Your instructions: Reproduce word for word every line from the one containing "none -> grey plate E5 level 2" to the final line of the data below; omit the pictures.

Entries provided:
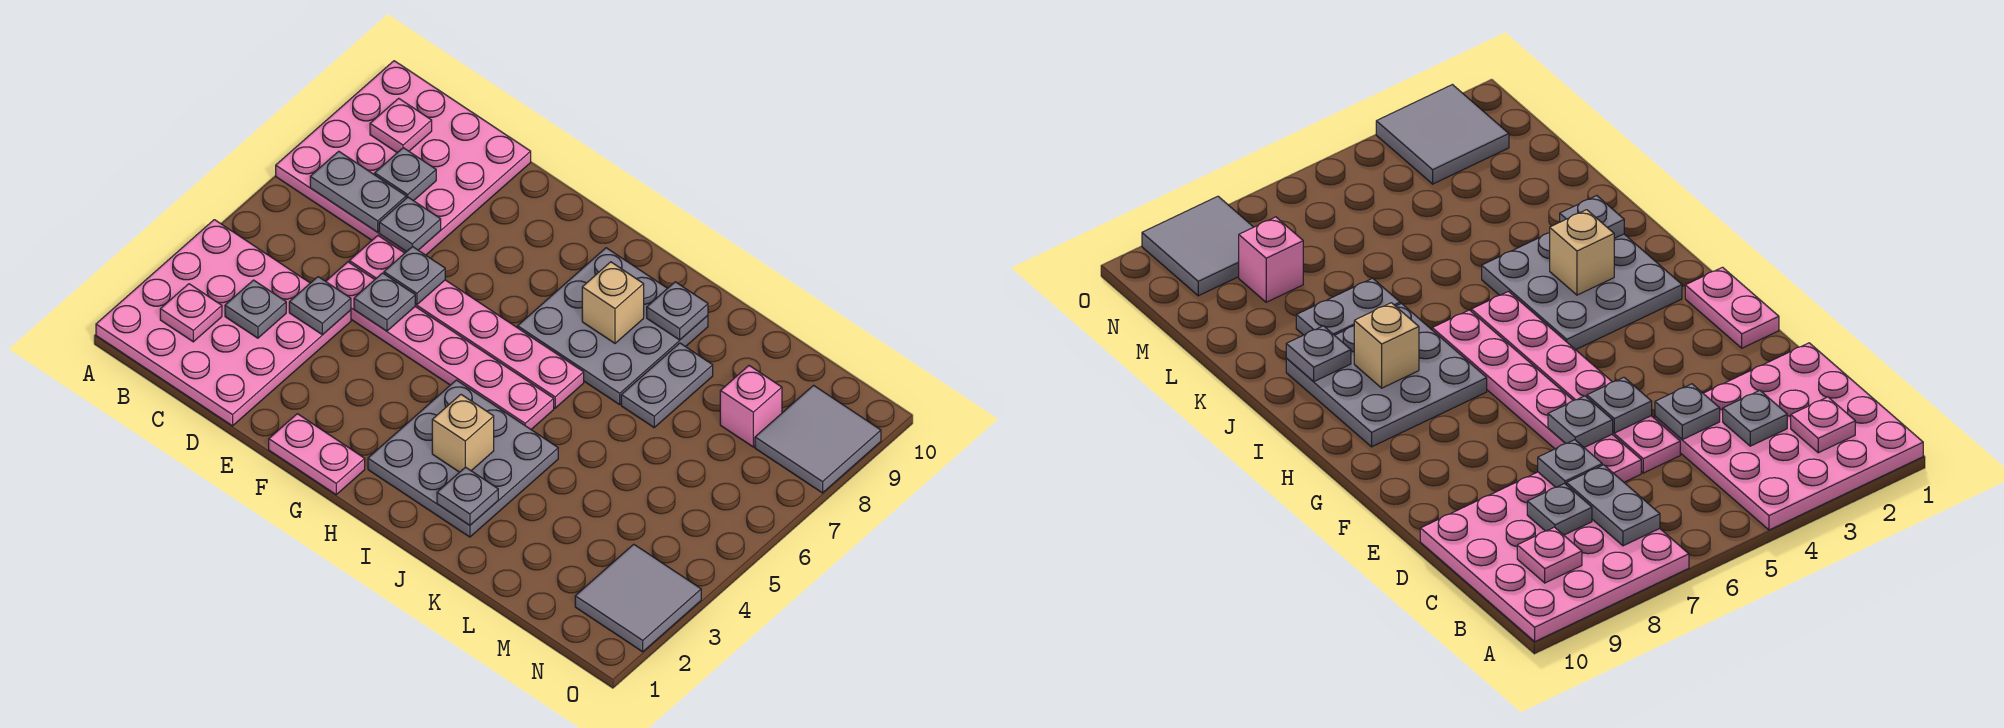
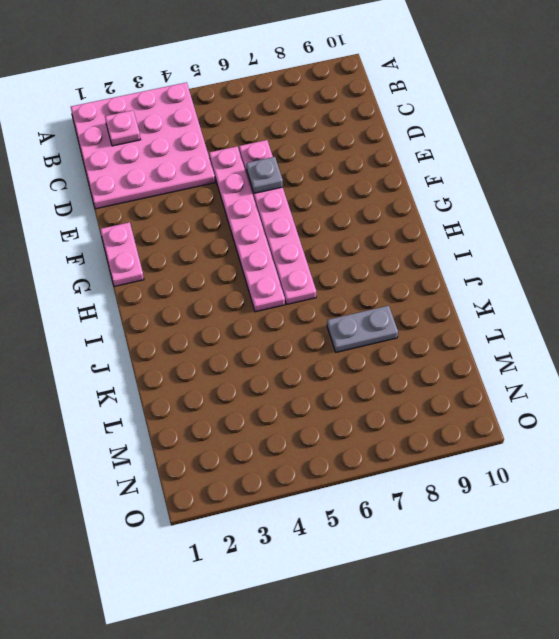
none -> pink plate A7:D10 level 1
none -> grey plate H2:J4 level 1
none -> grey plate H7:J9 level 1

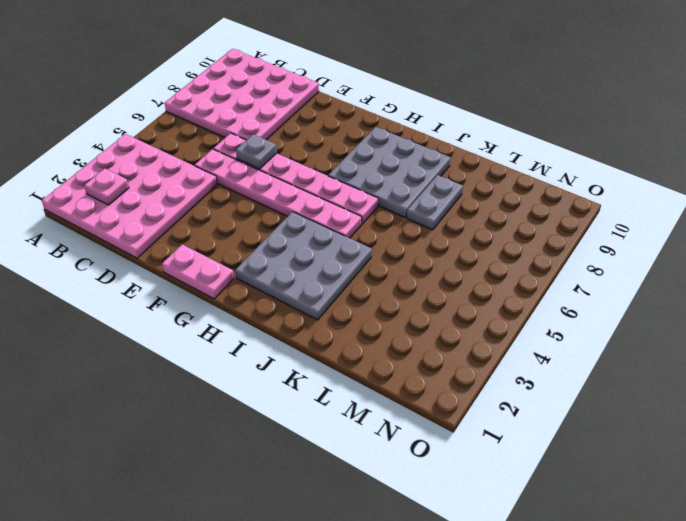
none -> pink brick M8 level 1
none -> grey tile N2:O3 level 1
none -> grey tile N8:O9 level 1

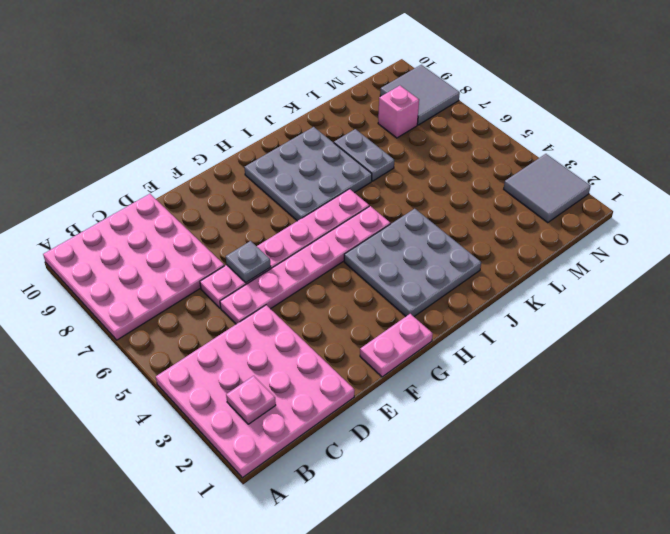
none -> grey plate B7:C7 level 2
none -> pink plate B9 level 2
none -> grey plate C3 level 2

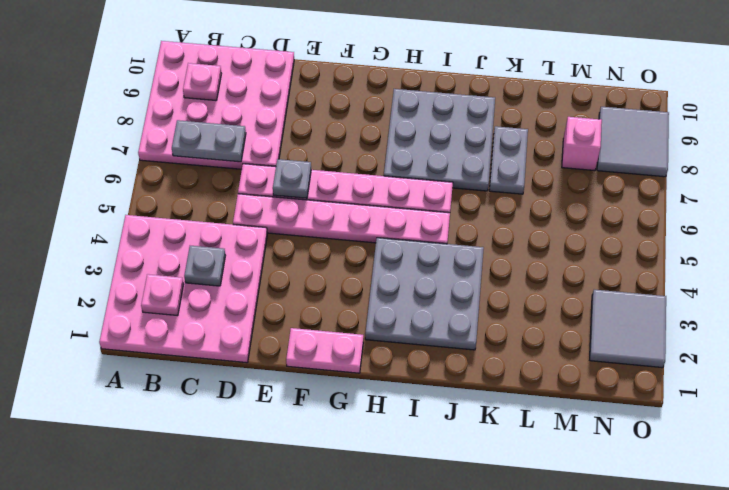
none -> grey plate C8 level 2
none -> grey plate D4 level 2
none -> grey plate D7 level 2

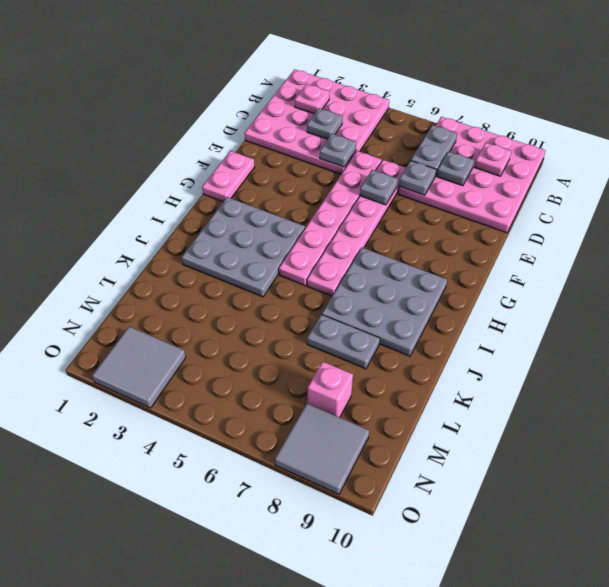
none -> grey plate E5 level 2
none -> tan brick I3 level 2
none -> tan brick I8 level 2

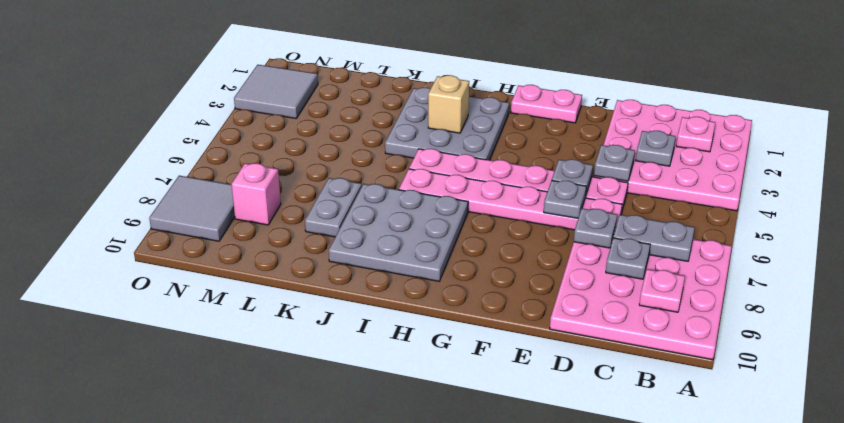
none -> tan brick I8 level 2
none -> grey plate J2 level 2
none -> grey plate J9 level 2

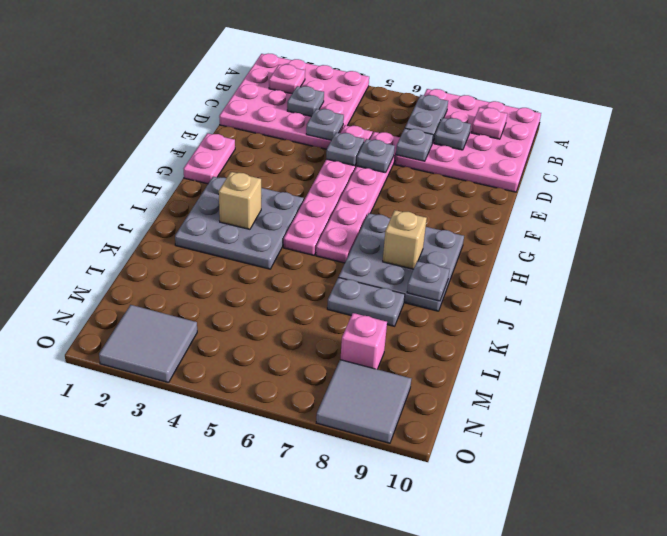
none -> grey plate J2 level 2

Problem solution:
none -> grey plate E5 level 2
none -> tan brick I3 level 2
none -> tan brick I8 level 2

none -> tan brick I8 level 2
none -> grey plate J2 level 2
none -> grey plate J9 level 2

none -> grey plate J2 level 2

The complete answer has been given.